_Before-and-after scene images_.
★ ★ ★

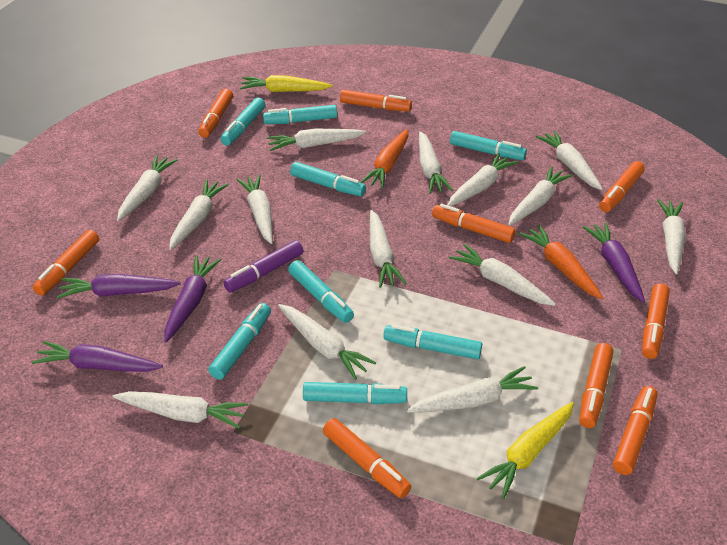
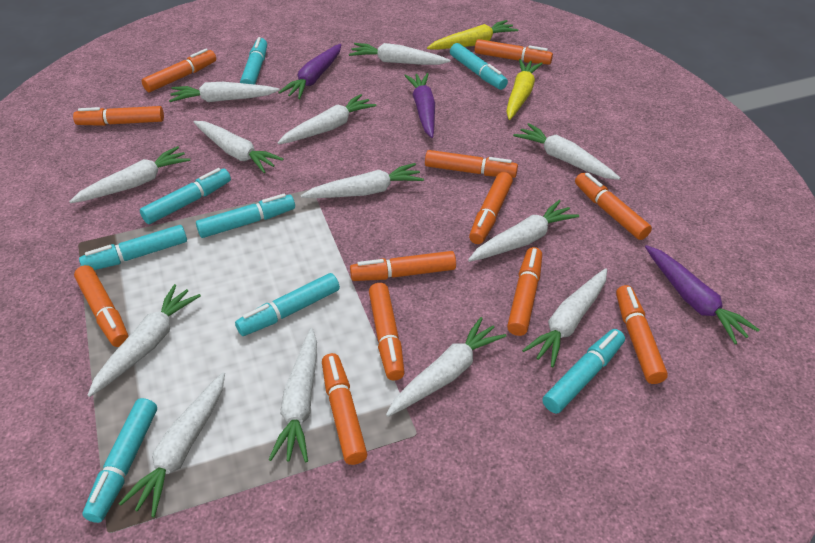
orange carrot: 2 -> 0
orange marker: 9 -> 12
purple carrot: 4 -> 3
purple marker: 1 -> 0
white carrot: 14 -> 13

★ ★ ★

_Task to carry out_. Apart from the images, every line above is to be given again exactly.

_Finished exercise_.
orange carrot: 2 -> 0
orange marker: 9 -> 12
purple carrot: 4 -> 3
purple marker: 1 -> 0
white carrot: 14 -> 13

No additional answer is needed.